• LISTED RECORDS:
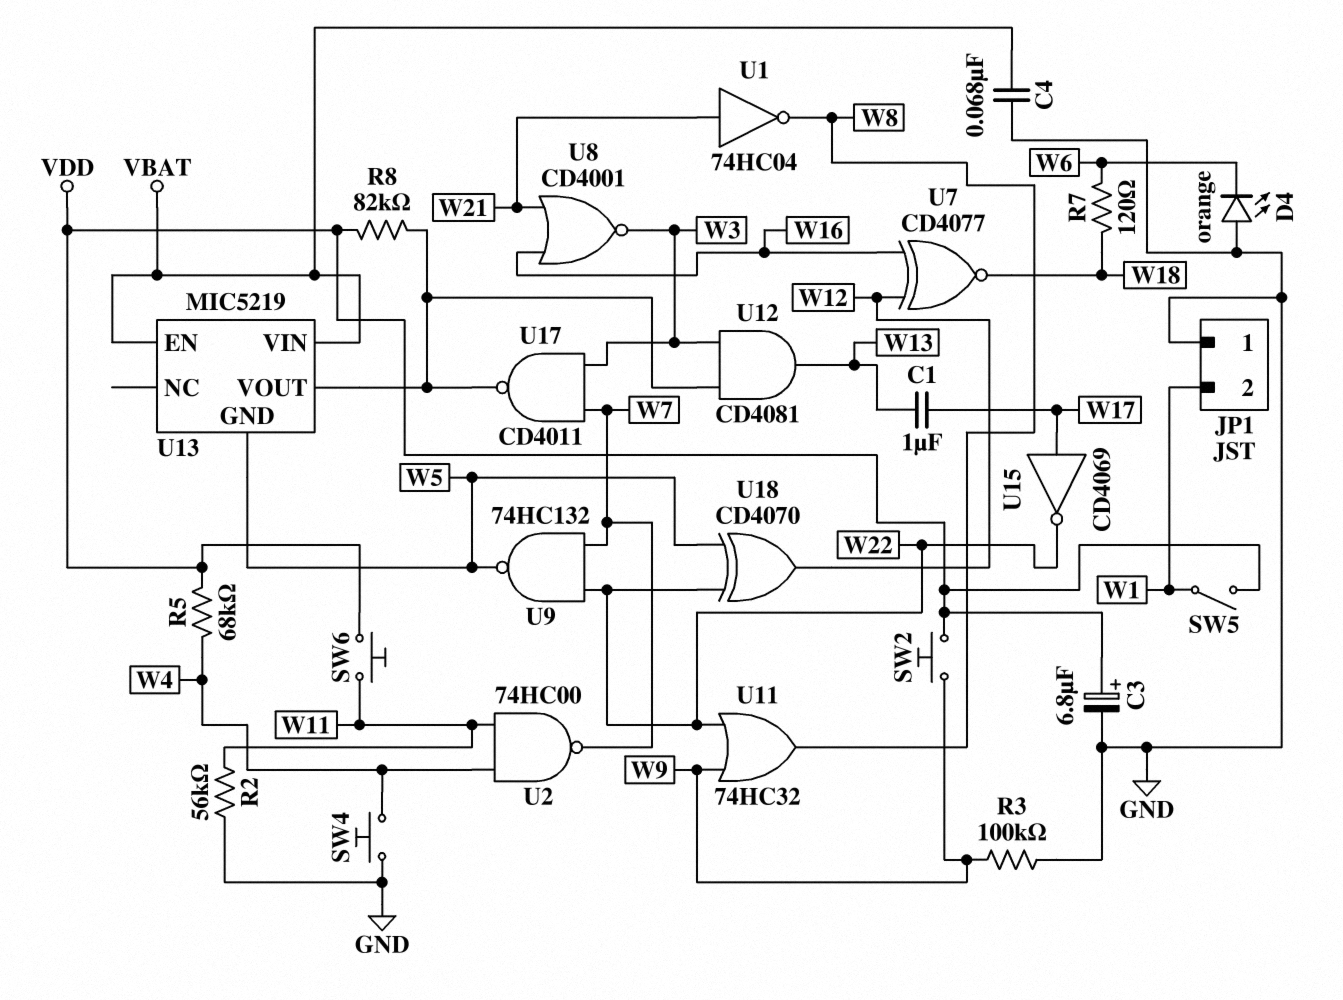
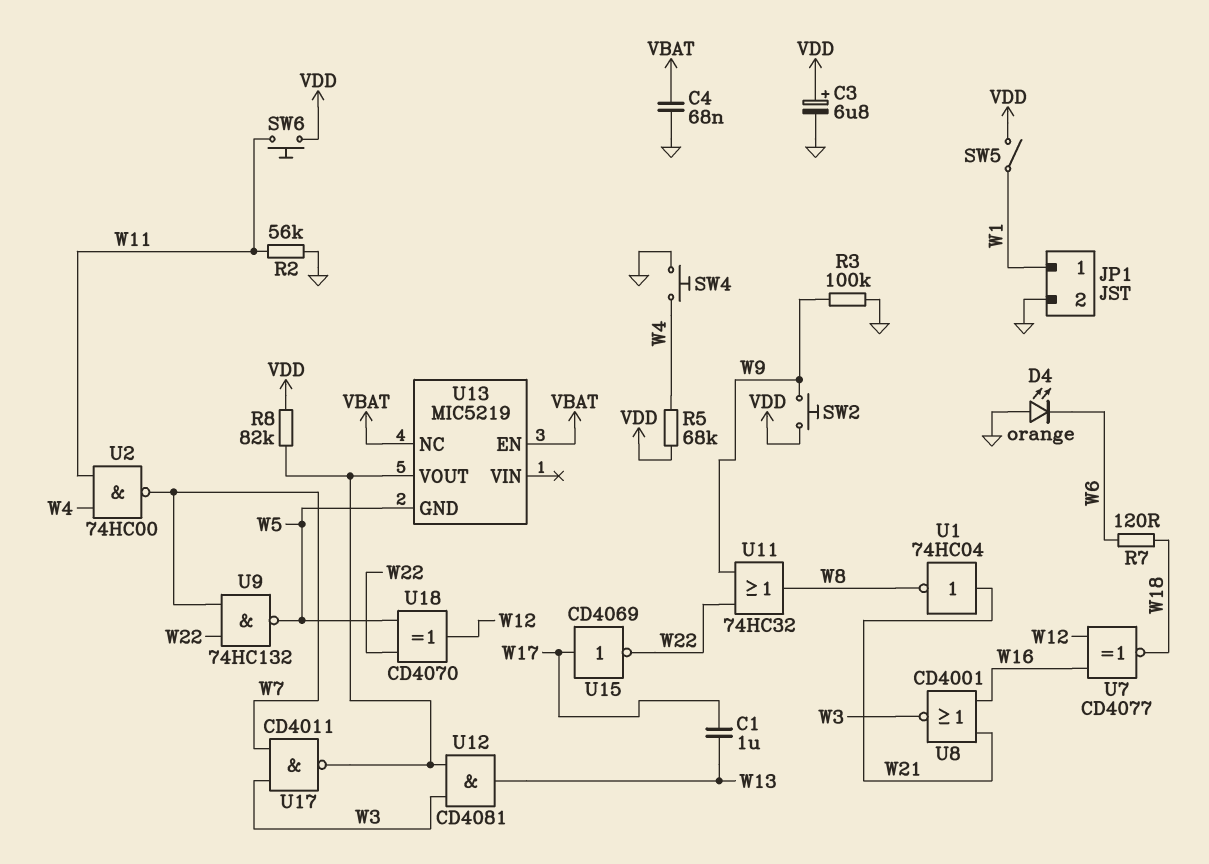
JP1 pin 1: GND -> W1
JP1 pin 2: W1 -> GND
U13 pin NC: none -> VBAT
U13 pin VIN: VBAT -> none

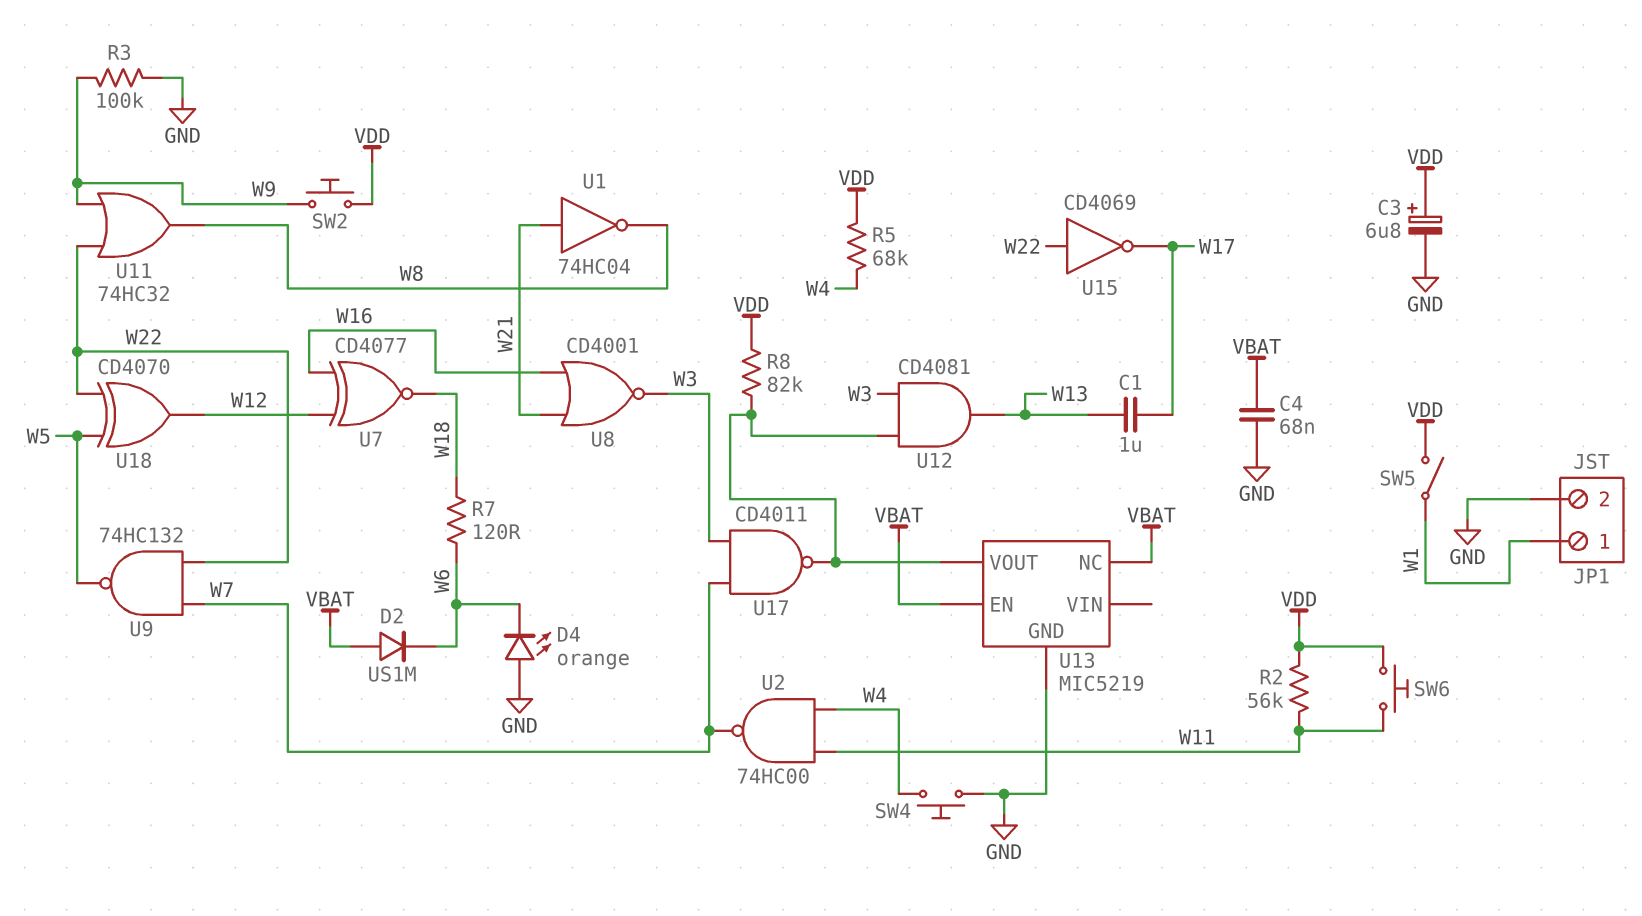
D2: none -> diode US1M (A VBAT, K W6)
R2: 56k (GND, W11) -> 56k (VDD, W11)
U13 pin GND: W5 -> GND
U15: NOT CD4069 (in W17, out W22) -> NOT CD4069 (in W22, out W17)

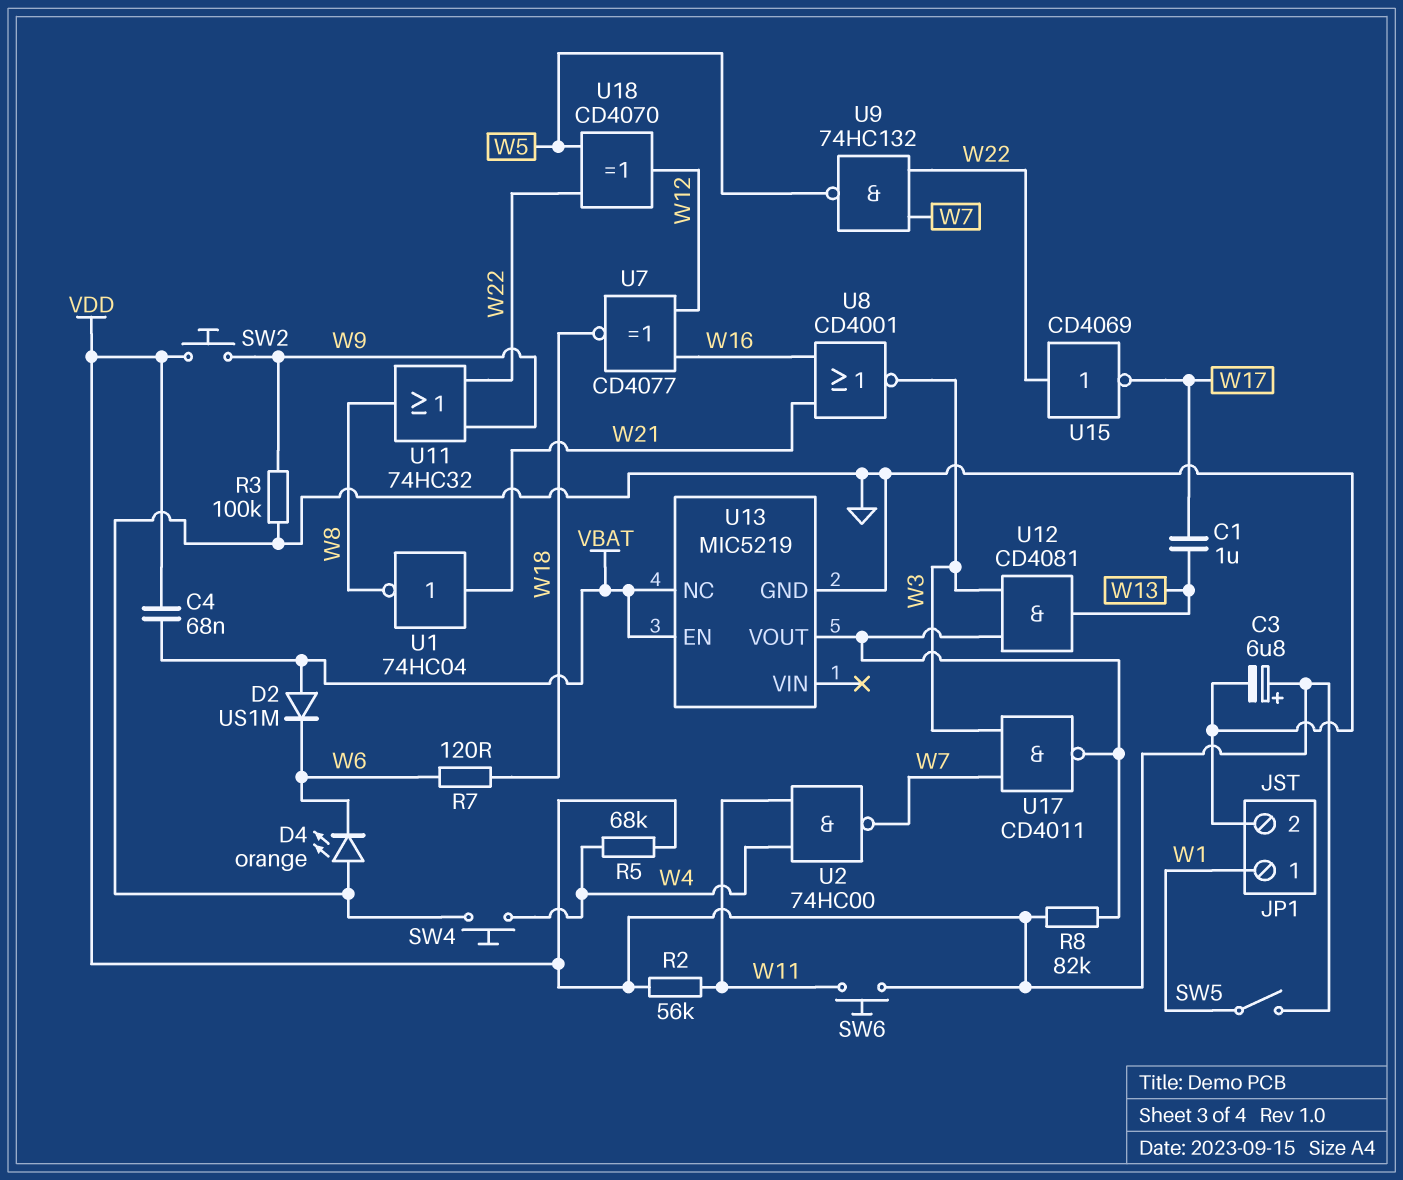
C4: 68nF (GND, VBAT) -> 68nF (VBAT, VDD)

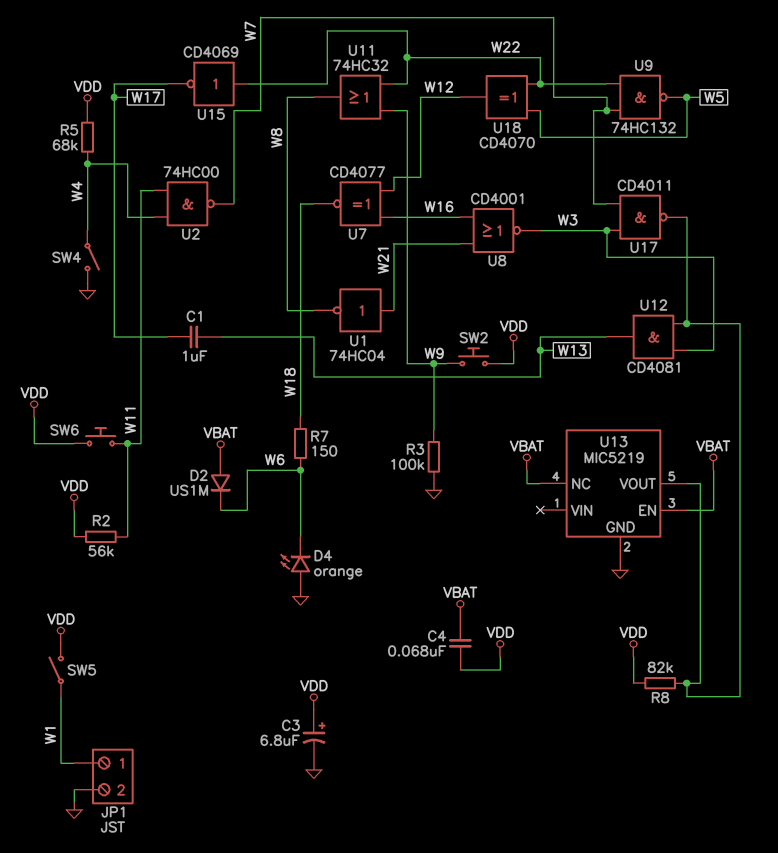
R7: 120 (W6, W18) -> 150 (W6, W18)
SW4: button (GND, W4) -> switch (GND, W4)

• BRIEF: Excluding all pictures, reproduce the records exactly as they appear above.

• TASK OUTPUT:
JP1 pin 1: GND -> W1
JP1 pin 2: W1 -> GND
U13 pin NC: none -> VBAT
U13 pin VIN: VBAT -> none

D2: none -> diode US1M (A VBAT, K W6)
R2: 56k (GND, W11) -> 56k (VDD, W11)
U13 pin GND: W5 -> GND
U15: NOT CD4069 (in W17, out W22) -> NOT CD4069 (in W22, out W17)

C4: 68nF (GND, VBAT) -> 68nF (VBAT, VDD)

R7: 120 (W6, W18) -> 150 (W6, W18)
SW4: button (GND, W4) -> switch (GND, W4)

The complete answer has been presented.